───── Extracted records

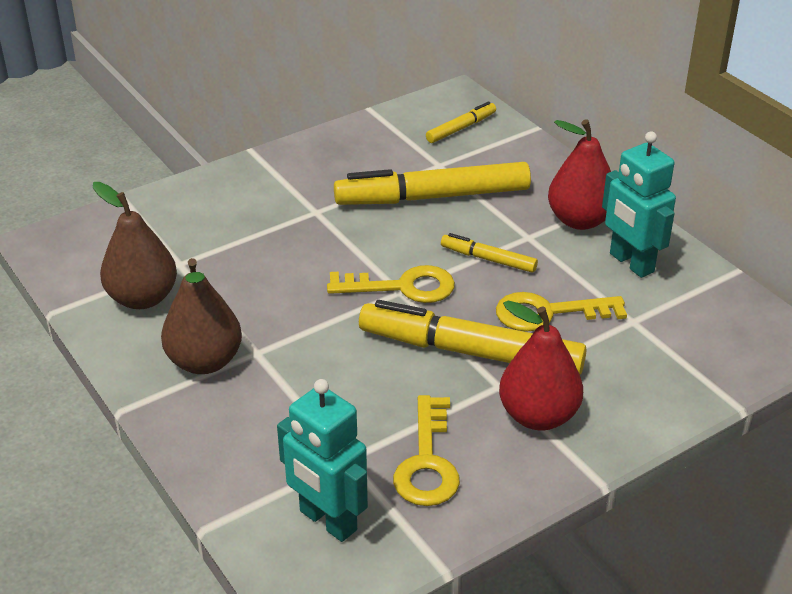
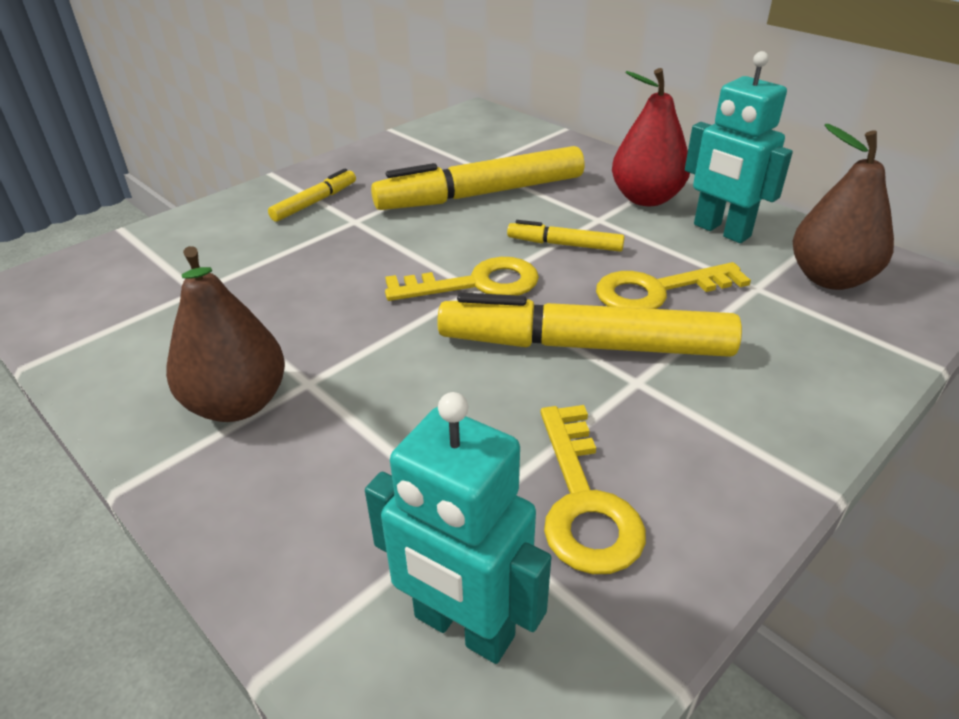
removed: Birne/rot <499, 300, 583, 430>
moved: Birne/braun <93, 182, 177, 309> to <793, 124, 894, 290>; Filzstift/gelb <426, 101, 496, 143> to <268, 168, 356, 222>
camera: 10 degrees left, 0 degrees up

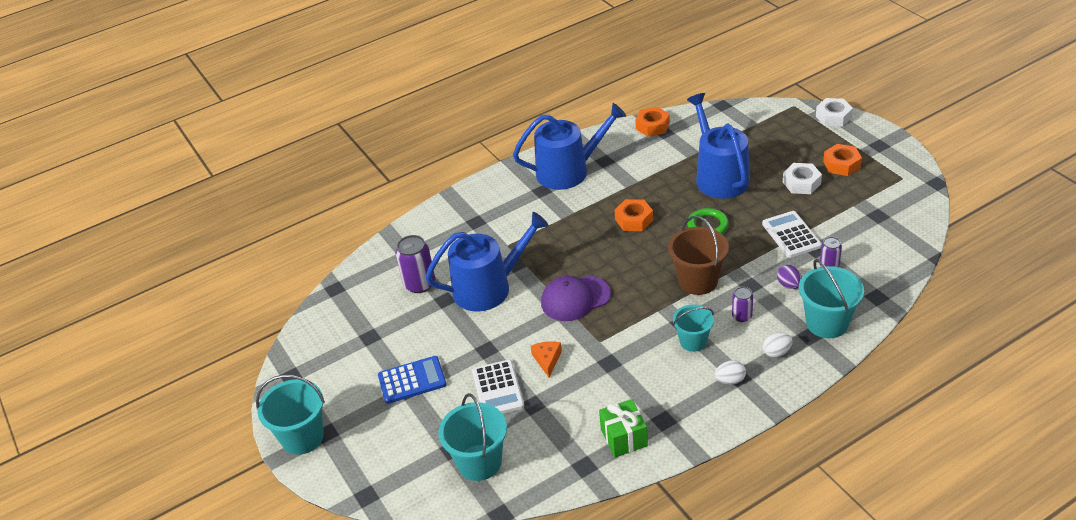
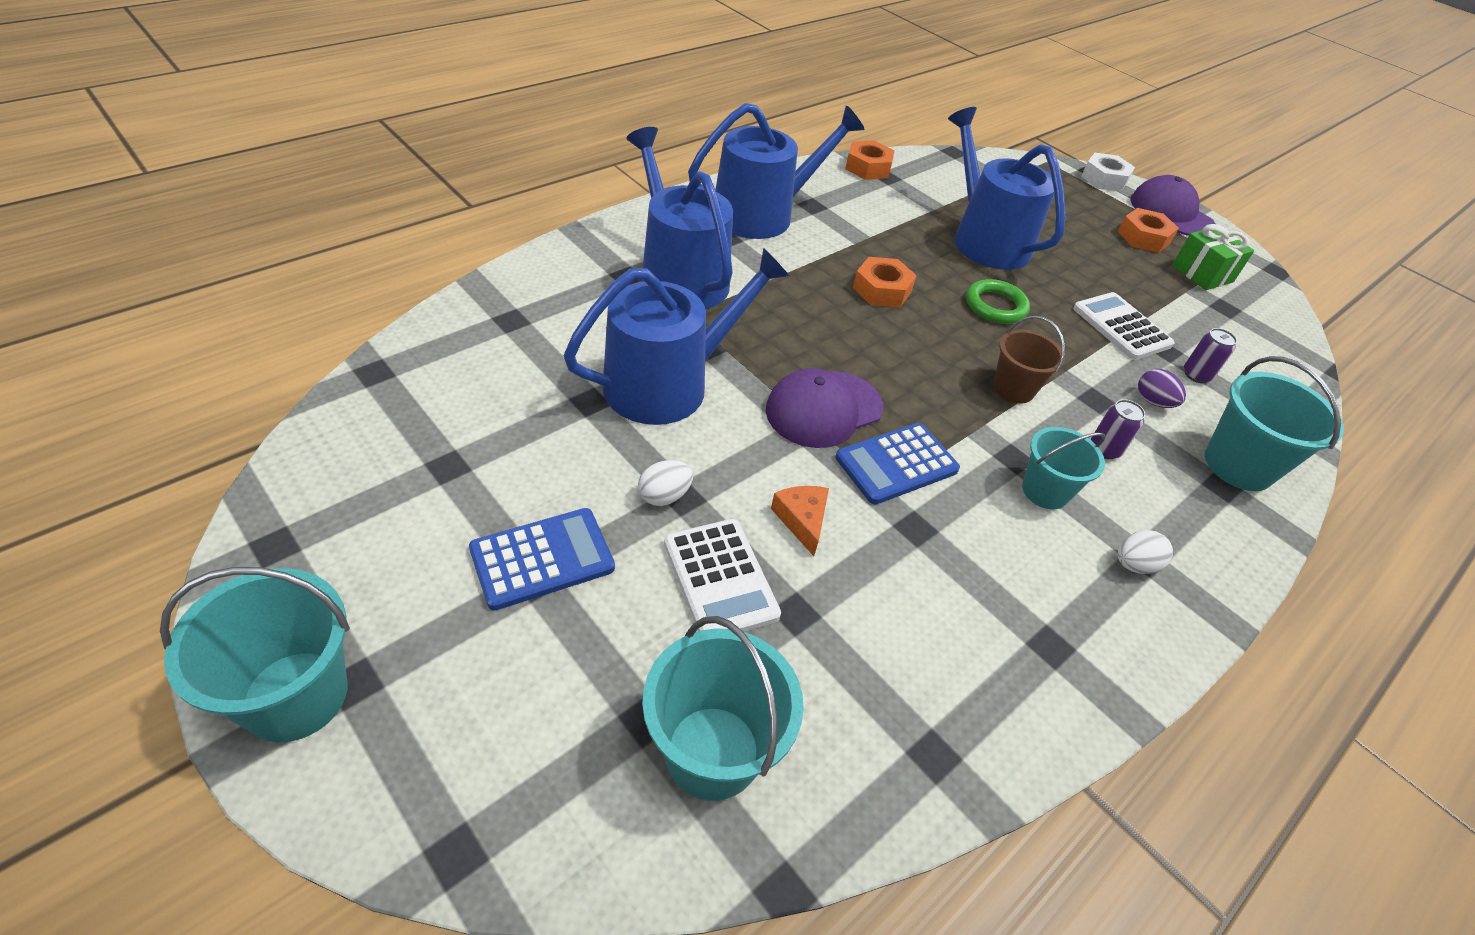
removed: Dose/lila <395, 235, 435, 293>; Sechskantmutter/weiß <783, 163, 822, 194>
added: Gießkanne/blau <626, 127, 733, 309>; Taschenrechner/blau <835, 423, 960, 505>; Kappe/lila <1130, 175, 1216, 236>
moved: Geschenk/grün <599, 399, 648, 457> to <1172, 224, 1254, 290>; Ei/weiß <763, 333, 792, 358> to <638, 460, 693, 506>
resized: Eimer/braun <668, 215, 729, 295> = <993, 316, 1065, 403> x0.66
camera: 20 degrees left, 5 degrees up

──────────

(Work request):
Reproduce, word for word, every line from the one that contains "moved: Birne/braun <93, 182, 177, 309>" to the end of the data, including both ends; omit all pictures.

(Response to the task):
moved: Birne/braun <93, 182, 177, 309> to <793, 124, 894, 290>; Filzstift/gelb <426, 101, 496, 143> to <268, 168, 356, 222>
camera: 10 degrees left, 0 degrees up

removed: Dose/lila <395, 235, 435, 293>; Sechskantmutter/weiß <783, 163, 822, 194>
added: Gießkanne/blau <626, 127, 733, 309>; Taschenrechner/blau <835, 423, 960, 505>; Kappe/lila <1130, 175, 1216, 236>
moved: Geschenk/grün <599, 399, 648, 457> to <1172, 224, 1254, 290>; Ei/weiß <763, 333, 792, 358> to <638, 460, 693, 506>
resized: Eimer/braun <668, 215, 729, 295> = <993, 316, 1065, 403> x0.66
camera: 20 degrees left, 5 degrees up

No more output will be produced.